Excerpted records below:

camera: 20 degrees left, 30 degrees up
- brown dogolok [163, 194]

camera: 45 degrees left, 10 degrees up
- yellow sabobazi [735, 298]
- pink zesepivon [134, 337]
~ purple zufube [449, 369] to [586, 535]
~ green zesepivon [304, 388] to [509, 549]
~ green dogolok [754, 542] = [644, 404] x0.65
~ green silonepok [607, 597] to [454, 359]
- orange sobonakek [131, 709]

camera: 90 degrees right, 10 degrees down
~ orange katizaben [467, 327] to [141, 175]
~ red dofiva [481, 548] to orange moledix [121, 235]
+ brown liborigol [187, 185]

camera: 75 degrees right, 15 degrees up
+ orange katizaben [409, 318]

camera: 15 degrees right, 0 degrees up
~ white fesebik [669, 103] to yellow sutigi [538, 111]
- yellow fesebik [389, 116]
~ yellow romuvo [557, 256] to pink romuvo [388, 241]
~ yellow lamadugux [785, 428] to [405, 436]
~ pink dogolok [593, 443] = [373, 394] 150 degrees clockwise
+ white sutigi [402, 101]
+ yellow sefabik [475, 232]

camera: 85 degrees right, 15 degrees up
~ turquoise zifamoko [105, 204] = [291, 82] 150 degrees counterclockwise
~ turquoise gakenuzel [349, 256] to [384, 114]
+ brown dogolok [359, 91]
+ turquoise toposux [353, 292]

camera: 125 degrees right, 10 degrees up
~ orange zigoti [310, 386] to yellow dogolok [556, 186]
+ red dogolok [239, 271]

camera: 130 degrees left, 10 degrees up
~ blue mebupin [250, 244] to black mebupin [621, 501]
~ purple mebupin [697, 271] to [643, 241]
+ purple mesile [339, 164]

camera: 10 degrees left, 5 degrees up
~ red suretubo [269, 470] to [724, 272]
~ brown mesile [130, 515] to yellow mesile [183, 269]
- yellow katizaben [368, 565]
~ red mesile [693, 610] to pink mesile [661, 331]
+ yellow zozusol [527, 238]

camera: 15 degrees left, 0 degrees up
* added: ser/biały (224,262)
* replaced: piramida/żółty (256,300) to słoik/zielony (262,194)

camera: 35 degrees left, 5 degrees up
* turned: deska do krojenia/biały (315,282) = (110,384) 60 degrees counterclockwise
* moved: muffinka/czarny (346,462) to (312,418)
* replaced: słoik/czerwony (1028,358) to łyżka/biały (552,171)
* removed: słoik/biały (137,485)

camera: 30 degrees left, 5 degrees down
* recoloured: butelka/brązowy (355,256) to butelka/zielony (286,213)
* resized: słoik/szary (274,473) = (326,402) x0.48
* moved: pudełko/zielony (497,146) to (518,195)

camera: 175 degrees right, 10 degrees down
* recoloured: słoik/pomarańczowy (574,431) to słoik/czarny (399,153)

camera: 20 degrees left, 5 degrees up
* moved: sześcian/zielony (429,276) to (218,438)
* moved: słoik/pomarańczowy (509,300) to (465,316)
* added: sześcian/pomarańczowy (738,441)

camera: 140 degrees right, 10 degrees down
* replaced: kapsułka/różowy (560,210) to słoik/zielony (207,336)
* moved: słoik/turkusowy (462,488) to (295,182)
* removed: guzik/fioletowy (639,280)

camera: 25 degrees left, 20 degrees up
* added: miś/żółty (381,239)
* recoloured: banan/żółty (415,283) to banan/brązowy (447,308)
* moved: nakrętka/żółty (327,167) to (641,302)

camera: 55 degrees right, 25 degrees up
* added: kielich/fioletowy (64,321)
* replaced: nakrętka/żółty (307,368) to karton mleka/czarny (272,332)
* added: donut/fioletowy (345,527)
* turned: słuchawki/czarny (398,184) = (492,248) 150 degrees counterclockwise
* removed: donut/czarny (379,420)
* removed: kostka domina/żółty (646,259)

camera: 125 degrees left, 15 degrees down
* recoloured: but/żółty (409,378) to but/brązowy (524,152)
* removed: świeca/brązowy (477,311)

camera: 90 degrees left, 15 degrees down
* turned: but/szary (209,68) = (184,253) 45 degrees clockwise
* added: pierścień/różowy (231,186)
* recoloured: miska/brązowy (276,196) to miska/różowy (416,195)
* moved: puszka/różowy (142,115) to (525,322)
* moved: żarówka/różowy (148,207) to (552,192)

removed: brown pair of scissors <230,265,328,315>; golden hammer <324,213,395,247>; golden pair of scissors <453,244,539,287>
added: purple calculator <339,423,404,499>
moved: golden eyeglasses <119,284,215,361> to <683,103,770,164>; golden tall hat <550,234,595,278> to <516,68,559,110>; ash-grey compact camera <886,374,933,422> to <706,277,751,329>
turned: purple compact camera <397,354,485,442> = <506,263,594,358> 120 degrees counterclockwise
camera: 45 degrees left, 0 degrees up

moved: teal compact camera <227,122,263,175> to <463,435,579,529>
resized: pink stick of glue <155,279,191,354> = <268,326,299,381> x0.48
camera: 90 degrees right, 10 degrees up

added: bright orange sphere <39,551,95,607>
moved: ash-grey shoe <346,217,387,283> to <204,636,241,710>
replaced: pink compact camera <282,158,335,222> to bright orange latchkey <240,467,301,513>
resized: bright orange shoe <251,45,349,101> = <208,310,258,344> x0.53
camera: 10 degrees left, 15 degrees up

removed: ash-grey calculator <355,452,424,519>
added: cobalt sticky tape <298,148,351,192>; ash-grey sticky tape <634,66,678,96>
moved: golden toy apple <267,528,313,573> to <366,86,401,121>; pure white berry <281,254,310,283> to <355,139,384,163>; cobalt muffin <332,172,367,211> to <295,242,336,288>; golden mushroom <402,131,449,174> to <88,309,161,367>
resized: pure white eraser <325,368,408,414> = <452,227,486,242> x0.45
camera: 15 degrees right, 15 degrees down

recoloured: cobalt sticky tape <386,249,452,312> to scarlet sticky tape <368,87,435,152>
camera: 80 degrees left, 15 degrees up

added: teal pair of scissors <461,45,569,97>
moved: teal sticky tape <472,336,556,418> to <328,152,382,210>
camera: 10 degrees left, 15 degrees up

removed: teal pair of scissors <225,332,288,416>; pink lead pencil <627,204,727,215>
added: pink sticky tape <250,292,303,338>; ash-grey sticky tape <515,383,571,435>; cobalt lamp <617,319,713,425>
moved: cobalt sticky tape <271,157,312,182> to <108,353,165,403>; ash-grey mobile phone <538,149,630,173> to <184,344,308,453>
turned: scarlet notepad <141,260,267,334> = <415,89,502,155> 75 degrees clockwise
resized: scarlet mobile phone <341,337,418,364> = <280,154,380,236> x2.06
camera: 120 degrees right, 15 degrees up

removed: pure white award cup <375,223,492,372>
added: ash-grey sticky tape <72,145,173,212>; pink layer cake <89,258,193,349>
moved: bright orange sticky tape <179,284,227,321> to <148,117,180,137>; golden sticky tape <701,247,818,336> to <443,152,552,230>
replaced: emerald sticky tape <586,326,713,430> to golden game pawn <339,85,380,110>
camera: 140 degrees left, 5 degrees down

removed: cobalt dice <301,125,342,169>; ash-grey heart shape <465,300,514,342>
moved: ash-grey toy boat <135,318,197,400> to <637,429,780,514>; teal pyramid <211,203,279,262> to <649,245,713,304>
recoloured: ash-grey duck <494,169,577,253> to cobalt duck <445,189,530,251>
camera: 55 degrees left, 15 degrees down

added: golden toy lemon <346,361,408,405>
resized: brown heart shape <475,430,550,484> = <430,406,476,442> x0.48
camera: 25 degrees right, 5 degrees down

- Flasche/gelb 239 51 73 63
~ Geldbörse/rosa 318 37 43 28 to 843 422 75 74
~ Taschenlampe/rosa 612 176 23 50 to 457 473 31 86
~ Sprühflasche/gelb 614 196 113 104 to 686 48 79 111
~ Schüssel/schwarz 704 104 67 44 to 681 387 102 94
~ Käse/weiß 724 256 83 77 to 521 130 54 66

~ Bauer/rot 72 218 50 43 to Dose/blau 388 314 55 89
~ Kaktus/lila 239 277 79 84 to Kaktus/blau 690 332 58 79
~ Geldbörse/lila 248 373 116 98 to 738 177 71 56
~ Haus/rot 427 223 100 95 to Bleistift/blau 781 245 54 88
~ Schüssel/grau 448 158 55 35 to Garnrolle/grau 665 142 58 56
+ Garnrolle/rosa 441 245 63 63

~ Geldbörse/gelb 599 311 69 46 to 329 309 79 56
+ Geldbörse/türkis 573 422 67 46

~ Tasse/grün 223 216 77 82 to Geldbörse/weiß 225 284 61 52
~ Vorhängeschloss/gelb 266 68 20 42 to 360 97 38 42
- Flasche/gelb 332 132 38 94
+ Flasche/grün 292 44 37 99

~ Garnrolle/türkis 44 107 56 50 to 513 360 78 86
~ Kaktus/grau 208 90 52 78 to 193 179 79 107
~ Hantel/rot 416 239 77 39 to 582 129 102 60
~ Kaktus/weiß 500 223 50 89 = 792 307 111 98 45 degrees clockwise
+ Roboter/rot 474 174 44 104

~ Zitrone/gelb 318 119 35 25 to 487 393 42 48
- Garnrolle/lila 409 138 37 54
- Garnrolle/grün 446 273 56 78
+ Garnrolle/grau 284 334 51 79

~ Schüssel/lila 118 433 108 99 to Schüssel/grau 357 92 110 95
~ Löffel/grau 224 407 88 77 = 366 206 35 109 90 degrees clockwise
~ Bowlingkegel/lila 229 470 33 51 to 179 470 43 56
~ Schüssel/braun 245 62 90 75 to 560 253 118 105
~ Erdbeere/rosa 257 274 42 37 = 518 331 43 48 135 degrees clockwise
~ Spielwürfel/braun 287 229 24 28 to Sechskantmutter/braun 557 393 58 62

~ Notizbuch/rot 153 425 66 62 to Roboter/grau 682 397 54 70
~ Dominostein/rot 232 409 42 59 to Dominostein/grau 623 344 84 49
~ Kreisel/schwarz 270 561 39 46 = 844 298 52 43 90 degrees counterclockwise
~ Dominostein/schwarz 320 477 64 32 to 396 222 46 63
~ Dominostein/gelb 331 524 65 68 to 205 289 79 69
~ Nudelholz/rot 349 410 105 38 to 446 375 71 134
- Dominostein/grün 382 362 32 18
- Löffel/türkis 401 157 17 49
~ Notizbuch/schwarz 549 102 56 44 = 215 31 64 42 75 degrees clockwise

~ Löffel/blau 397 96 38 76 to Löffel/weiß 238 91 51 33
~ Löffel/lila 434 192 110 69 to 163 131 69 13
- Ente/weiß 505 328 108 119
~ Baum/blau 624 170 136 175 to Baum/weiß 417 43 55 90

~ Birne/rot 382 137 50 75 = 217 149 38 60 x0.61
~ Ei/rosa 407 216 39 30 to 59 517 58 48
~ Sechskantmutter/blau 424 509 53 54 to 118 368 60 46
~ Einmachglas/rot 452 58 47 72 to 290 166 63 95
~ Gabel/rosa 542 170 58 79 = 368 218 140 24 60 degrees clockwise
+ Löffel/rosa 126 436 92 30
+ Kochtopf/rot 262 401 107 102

End of Excerpted records.

Return the span of lines in the data above that opens at the line with "457 473 31 86" and closes at the line with "681 387 102 94", exactly, ends included, nothing else.

**Answer section:**
~ Taschenlampe/rosa 612 176 23 50 to 457 473 31 86
~ Sprühflasche/gelb 614 196 113 104 to 686 48 79 111
~ Schüssel/schwarz 704 104 67 44 to 681 387 102 94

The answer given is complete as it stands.